__ABOUT THIS TASK__
Give back the line below containing "black arrow: (275, 371)" and every later line, exactly.

__GIVEN ENTRIES__
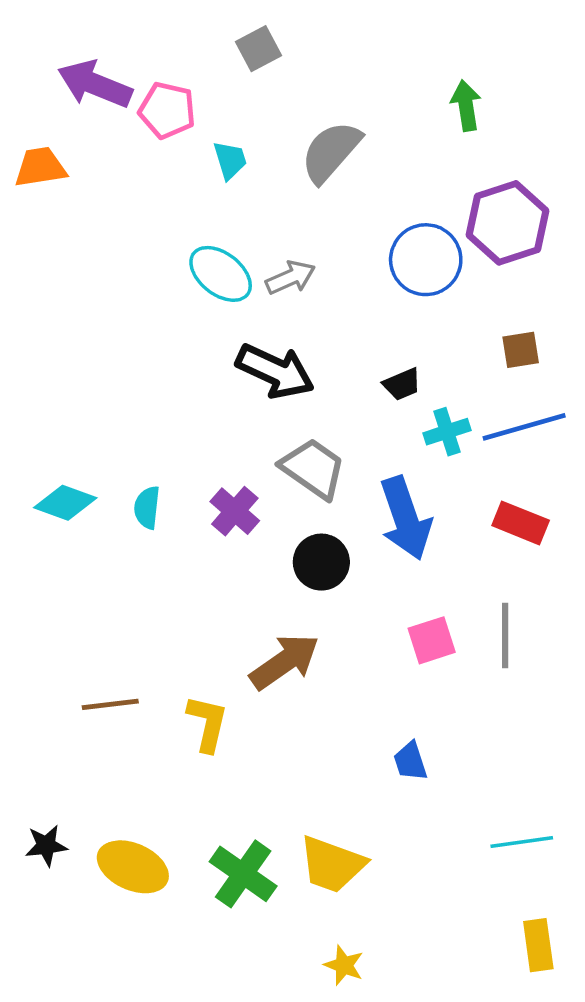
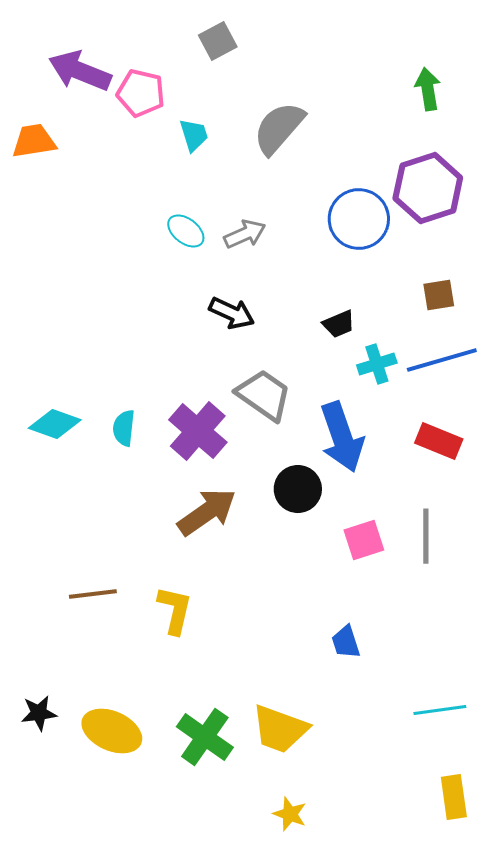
green arrow: (466, 106) -> (428, 89), moved
cyan ellipse: (221, 274) -> (186, 231), size x0.7
black arrow: (275, 371) -> (232, 313), size x0.7
purple cross: (235, 511) -> (198, 431), size x1.4
black circle: (321, 562) -> (298, 489), moved
brown arrow: (285, 662) -> (207, 512), moved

__EXERCISE RESPONSE__
black arrow: (275, 371) -> (232, 313), size x0.7
purple cross: (235, 511) -> (198, 431), size x1.4
black circle: (321, 562) -> (298, 489), moved
brown arrow: (285, 662) -> (207, 512), moved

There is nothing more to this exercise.